** Work task **
Among the lines below, a stretch begins at the one with "IR: VS1838B -> KY-022" and ends at the one with "DHT pin DATA: D0 -> D8". Repeat that stretch exactly, ends included.

################

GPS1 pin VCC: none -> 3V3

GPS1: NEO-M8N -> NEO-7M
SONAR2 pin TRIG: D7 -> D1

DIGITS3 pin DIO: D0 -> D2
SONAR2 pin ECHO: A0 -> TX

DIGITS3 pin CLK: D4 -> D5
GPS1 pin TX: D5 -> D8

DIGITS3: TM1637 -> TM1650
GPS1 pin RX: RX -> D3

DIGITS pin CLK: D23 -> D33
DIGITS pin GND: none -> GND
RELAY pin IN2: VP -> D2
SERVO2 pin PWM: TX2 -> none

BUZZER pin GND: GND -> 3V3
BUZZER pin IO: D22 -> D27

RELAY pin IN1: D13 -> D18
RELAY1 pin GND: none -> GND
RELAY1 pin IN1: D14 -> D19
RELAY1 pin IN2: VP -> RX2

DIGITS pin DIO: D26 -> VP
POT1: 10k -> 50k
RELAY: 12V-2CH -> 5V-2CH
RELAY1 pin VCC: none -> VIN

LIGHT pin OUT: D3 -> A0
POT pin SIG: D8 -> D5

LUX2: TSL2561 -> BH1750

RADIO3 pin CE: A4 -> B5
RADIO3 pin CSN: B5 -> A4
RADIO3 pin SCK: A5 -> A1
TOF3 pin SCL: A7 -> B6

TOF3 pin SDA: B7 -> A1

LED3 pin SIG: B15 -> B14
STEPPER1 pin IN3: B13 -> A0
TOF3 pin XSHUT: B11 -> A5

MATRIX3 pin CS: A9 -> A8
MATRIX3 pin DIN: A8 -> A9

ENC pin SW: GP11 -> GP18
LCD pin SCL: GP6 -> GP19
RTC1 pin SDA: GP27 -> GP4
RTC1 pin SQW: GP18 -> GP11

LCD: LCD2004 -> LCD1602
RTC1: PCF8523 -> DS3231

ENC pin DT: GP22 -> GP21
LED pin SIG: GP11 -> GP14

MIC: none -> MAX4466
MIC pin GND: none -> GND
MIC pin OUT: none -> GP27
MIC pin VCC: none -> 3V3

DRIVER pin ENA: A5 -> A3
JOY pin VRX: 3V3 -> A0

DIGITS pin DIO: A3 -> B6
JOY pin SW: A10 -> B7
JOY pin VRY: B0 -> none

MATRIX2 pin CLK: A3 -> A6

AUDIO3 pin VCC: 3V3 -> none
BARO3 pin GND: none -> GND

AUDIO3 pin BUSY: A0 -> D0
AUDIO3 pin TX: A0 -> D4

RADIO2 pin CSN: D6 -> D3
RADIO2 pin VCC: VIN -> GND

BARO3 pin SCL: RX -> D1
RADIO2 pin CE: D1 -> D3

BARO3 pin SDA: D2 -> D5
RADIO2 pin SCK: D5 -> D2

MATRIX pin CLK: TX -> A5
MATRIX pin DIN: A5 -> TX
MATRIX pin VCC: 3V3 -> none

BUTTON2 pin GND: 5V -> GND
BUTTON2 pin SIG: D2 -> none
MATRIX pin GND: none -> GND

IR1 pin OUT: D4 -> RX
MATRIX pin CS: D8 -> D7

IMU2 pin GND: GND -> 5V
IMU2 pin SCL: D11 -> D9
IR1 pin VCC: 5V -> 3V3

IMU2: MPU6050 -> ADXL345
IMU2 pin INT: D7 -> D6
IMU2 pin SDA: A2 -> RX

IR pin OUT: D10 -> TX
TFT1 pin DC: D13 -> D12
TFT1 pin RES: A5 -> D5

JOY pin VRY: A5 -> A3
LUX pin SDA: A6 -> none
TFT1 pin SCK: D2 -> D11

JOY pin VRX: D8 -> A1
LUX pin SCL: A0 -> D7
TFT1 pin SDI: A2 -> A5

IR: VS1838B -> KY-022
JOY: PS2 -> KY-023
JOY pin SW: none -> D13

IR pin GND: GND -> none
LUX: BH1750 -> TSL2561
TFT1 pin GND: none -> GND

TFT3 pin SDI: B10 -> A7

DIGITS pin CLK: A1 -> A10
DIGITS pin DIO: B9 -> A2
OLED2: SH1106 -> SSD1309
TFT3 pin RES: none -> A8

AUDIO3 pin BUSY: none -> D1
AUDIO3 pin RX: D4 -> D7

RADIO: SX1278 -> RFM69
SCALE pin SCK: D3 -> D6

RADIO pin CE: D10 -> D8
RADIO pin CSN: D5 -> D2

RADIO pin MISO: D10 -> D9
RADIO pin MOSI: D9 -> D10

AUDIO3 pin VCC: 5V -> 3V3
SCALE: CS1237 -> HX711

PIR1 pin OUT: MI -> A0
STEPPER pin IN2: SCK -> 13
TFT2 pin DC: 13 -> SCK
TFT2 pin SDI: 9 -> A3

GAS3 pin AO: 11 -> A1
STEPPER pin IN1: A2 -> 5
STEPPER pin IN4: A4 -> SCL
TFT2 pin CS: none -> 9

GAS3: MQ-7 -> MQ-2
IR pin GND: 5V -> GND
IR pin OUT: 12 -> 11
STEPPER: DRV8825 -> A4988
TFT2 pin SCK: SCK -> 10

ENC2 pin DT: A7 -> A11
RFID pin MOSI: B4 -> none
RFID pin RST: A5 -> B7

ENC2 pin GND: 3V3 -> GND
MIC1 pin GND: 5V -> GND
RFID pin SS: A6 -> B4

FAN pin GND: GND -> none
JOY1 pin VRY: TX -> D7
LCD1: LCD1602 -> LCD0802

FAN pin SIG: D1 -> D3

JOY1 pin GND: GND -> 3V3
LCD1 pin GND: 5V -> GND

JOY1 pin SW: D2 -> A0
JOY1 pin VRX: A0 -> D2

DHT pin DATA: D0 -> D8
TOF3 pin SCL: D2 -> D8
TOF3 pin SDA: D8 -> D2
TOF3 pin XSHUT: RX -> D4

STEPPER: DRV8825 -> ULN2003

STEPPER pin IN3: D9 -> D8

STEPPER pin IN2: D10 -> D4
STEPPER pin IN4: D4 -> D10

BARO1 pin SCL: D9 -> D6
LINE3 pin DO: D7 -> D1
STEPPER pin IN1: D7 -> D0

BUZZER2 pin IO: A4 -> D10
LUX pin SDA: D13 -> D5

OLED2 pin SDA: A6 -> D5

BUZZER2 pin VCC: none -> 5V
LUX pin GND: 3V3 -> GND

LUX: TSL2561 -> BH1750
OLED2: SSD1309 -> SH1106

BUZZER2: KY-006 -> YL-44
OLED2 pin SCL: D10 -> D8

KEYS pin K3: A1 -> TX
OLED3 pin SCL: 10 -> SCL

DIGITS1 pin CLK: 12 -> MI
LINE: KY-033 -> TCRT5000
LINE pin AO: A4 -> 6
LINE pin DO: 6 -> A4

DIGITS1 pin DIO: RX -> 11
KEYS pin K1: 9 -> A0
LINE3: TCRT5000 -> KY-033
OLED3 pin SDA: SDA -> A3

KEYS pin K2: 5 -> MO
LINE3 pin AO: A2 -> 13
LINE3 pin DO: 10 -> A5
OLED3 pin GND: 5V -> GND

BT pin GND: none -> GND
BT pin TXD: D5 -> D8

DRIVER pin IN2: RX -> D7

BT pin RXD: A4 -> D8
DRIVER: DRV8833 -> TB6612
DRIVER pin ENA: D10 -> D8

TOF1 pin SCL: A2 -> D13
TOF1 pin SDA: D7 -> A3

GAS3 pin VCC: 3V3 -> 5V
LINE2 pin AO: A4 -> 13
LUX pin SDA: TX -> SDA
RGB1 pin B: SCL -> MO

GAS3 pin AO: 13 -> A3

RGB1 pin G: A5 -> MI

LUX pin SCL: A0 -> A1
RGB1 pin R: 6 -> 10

################

** Output for this task **
IR: VS1838B -> KY-022
JOY: PS2 -> KY-023
JOY pin SW: none -> D13

IR pin GND: GND -> none
LUX: BH1750 -> TSL2561
TFT1 pin GND: none -> GND

TFT3 pin SDI: B10 -> A7

DIGITS pin CLK: A1 -> A10
DIGITS pin DIO: B9 -> A2
OLED2: SH1106 -> SSD1309
TFT3 pin RES: none -> A8

AUDIO3 pin BUSY: none -> D1
AUDIO3 pin RX: D4 -> D7

RADIO: SX1278 -> RFM69
SCALE pin SCK: D3 -> D6

RADIO pin CE: D10 -> D8
RADIO pin CSN: D5 -> D2

RADIO pin MISO: D10 -> D9
RADIO pin MOSI: D9 -> D10

AUDIO3 pin VCC: 5V -> 3V3
SCALE: CS1237 -> HX711

PIR1 pin OUT: MI -> A0
STEPPER pin IN2: SCK -> 13
TFT2 pin DC: 13 -> SCK
TFT2 pin SDI: 9 -> A3

GAS3 pin AO: 11 -> A1
STEPPER pin IN1: A2 -> 5
STEPPER pin IN4: A4 -> SCL
TFT2 pin CS: none -> 9

GAS3: MQ-7 -> MQ-2
IR pin GND: 5V -> GND
IR pin OUT: 12 -> 11
STEPPER: DRV8825 -> A4988
TFT2 pin SCK: SCK -> 10

ENC2 pin DT: A7 -> A11
RFID pin MOSI: B4 -> none
RFID pin RST: A5 -> B7

ENC2 pin GND: 3V3 -> GND
MIC1 pin GND: 5V -> GND
RFID pin SS: A6 -> B4

FAN pin GND: GND -> none
JOY1 pin VRY: TX -> D7
LCD1: LCD1602 -> LCD0802

FAN pin SIG: D1 -> D3

JOY1 pin GND: GND -> 3V3
LCD1 pin GND: 5V -> GND

JOY1 pin SW: D2 -> A0
JOY1 pin VRX: A0 -> D2

DHT pin DATA: D0 -> D8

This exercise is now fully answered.